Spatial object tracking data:
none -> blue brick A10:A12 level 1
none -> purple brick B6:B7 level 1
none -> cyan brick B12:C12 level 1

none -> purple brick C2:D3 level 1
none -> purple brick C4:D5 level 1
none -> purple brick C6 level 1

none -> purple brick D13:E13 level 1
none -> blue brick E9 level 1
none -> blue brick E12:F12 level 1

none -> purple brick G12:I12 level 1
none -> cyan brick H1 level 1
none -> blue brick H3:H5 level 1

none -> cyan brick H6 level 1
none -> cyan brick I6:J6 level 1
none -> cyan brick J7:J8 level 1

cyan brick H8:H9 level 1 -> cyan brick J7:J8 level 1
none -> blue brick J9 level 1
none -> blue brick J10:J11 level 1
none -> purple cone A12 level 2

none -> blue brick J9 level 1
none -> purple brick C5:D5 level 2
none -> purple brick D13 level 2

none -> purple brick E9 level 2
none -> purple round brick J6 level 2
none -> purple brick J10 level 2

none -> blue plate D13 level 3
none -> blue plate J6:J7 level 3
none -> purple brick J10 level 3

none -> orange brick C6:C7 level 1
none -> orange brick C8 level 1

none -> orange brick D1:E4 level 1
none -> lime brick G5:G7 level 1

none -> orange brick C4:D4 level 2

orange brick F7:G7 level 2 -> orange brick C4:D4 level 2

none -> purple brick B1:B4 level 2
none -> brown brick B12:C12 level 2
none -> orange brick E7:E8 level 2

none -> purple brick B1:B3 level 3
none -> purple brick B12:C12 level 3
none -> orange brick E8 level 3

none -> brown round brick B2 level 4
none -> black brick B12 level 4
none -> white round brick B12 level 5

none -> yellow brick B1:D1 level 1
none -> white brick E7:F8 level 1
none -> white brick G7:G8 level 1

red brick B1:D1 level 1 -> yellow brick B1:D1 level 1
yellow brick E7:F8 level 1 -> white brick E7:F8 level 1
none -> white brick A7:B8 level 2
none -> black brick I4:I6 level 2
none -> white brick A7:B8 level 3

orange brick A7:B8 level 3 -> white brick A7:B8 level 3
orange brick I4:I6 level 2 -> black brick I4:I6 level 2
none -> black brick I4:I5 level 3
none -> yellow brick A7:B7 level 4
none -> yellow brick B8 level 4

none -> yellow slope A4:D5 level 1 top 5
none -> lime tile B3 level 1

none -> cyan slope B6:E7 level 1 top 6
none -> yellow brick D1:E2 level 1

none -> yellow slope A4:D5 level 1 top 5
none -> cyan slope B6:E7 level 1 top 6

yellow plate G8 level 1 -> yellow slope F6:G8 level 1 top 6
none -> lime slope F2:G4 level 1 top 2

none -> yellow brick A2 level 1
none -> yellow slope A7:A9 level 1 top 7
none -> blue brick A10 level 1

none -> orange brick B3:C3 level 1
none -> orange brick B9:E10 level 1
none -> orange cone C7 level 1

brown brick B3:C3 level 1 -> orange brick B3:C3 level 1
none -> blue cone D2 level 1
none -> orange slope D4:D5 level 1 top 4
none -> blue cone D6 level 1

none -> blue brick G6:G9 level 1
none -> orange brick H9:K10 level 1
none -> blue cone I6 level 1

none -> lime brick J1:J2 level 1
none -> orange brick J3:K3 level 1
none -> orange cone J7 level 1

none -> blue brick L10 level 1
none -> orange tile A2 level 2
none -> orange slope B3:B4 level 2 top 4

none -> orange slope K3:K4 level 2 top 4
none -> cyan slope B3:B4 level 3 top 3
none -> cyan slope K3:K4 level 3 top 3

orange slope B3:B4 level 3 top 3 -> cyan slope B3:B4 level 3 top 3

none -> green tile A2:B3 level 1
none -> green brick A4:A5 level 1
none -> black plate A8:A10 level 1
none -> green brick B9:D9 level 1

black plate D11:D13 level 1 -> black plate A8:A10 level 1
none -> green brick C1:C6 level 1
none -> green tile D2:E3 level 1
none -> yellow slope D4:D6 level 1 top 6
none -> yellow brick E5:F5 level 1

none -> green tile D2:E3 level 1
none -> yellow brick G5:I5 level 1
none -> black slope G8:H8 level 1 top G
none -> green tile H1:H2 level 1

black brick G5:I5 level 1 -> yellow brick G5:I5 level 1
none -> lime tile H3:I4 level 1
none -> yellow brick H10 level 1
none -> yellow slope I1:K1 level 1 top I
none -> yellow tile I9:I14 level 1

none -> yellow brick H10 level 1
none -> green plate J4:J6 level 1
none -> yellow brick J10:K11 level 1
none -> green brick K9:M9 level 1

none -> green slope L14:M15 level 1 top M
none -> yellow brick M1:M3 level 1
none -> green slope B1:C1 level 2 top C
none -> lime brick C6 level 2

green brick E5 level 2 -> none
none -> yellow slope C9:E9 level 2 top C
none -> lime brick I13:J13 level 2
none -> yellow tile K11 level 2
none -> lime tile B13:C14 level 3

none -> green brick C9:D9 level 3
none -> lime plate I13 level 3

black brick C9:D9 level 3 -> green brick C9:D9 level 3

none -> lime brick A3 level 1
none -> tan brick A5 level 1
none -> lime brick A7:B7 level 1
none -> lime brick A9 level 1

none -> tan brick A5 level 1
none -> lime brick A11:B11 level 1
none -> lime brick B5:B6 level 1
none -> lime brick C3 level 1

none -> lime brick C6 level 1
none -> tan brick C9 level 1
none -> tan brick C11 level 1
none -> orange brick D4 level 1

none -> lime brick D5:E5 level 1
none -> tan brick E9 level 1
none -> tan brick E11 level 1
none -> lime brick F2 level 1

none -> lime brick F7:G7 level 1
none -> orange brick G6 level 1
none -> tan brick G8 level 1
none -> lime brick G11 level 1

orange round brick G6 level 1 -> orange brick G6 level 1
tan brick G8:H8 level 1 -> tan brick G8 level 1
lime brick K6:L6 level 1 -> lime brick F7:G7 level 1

- [WHAT IS REQUIRED] Quote the records above exactly, from the first line through the line containing "none -> cyan brick H1 level 1", and nothing more.

- [RESPONSE TO THIS TASK]
none -> blue brick A10:A12 level 1
none -> purple brick B6:B7 level 1
none -> cyan brick B12:C12 level 1

none -> purple brick C2:D3 level 1
none -> purple brick C4:D5 level 1
none -> purple brick C6 level 1

none -> purple brick D13:E13 level 1
none -> blue brick E9 level 1
none -> blue brick E12:F12 level 1

none -> purple brick G12:I12 level 1
none -> cyan brick H1 level 1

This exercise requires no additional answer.